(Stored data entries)
##########
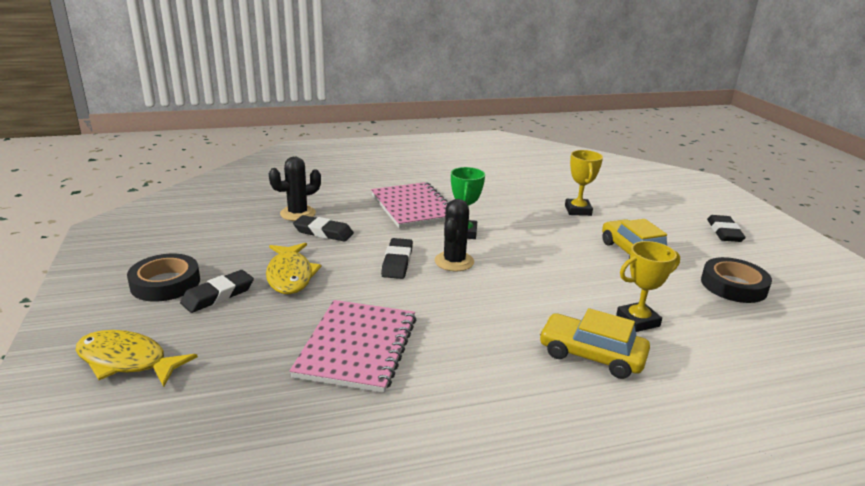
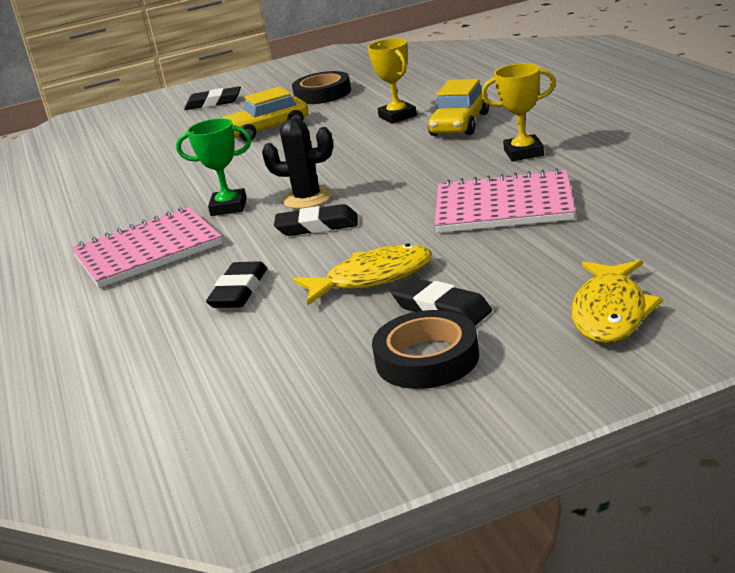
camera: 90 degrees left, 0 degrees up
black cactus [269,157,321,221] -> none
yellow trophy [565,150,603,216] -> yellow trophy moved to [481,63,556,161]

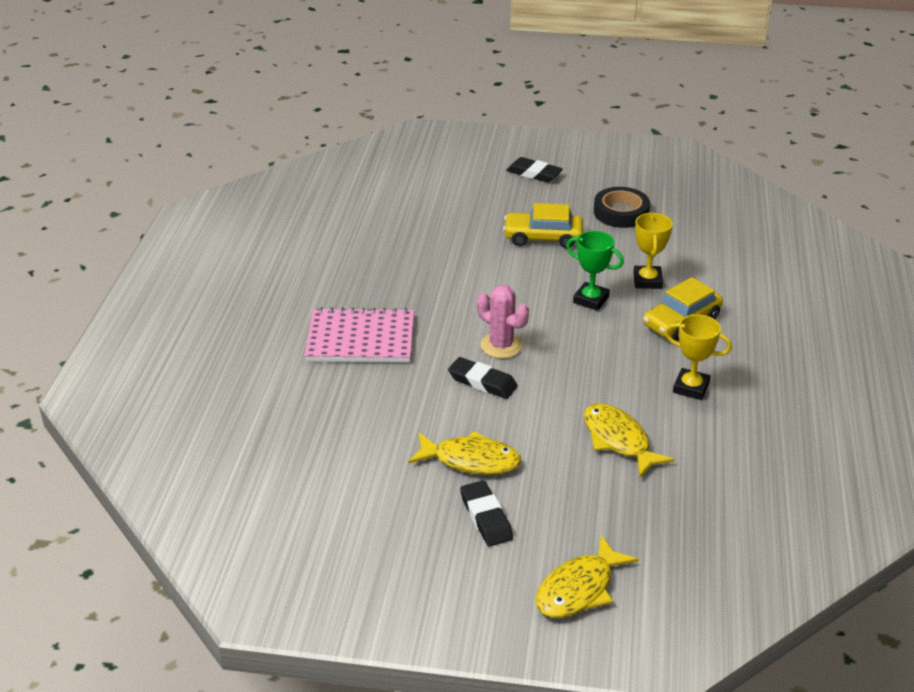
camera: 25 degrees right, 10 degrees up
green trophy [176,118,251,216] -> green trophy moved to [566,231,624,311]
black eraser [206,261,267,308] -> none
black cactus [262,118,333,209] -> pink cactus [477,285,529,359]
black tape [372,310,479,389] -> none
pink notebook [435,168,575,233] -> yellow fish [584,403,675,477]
##########
◆ What you should do ◆
Look for the word "moved" in the records above, count the lines that hold it, and give only that number.

◆ Answer for the task ◆
2